_Activity_. Repetition must be exact and must stop with the line bearing "moved: móvil/negro (324, 490) to (350, 217)". It begins at the first line of the records and includes no pictures.

[Collected data entries]

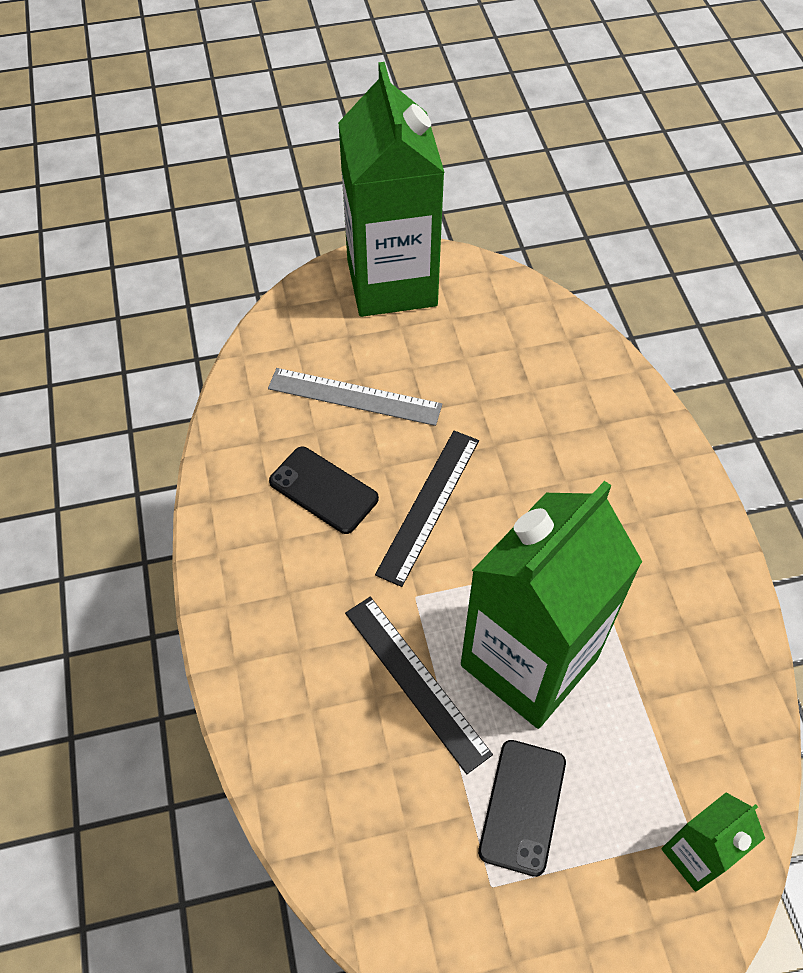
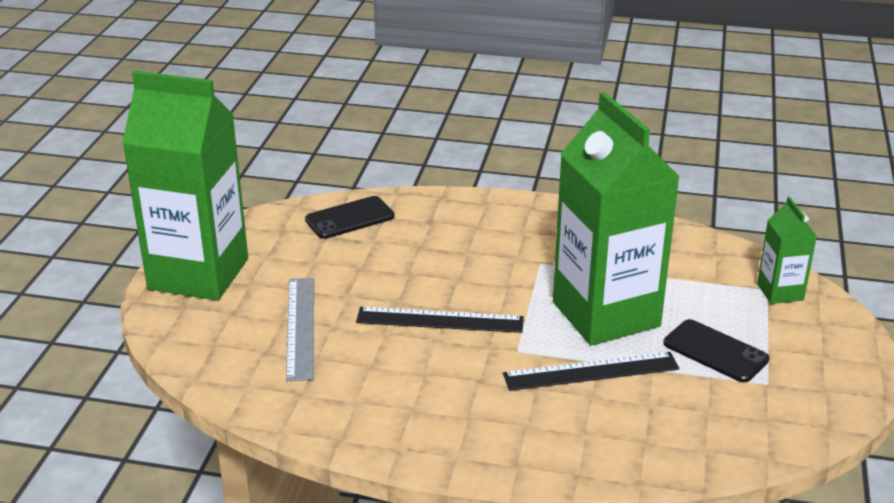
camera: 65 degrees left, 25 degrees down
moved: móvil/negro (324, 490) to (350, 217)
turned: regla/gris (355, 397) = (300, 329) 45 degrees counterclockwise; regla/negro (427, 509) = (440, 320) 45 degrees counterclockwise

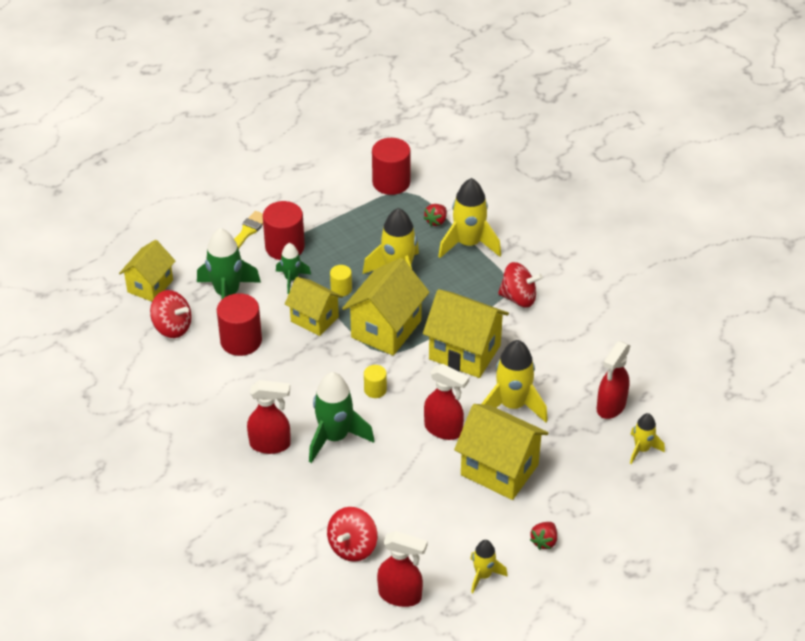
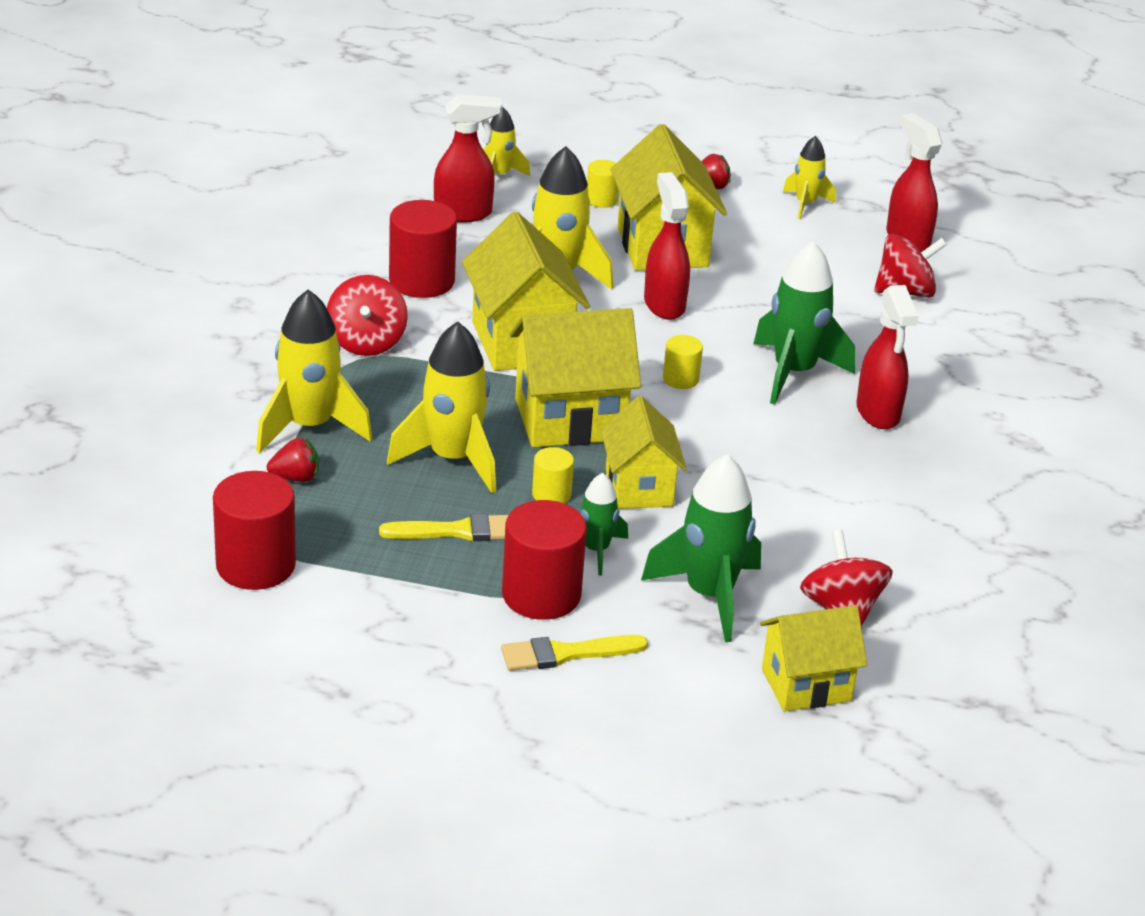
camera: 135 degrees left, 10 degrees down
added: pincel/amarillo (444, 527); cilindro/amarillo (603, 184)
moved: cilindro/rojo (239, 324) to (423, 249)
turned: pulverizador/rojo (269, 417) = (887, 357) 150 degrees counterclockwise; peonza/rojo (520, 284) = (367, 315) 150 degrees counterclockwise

_Written answer_.
camera: 65 degrees left, 25 degrees down
moved: móvil/negro (324, 490) to (350, 217)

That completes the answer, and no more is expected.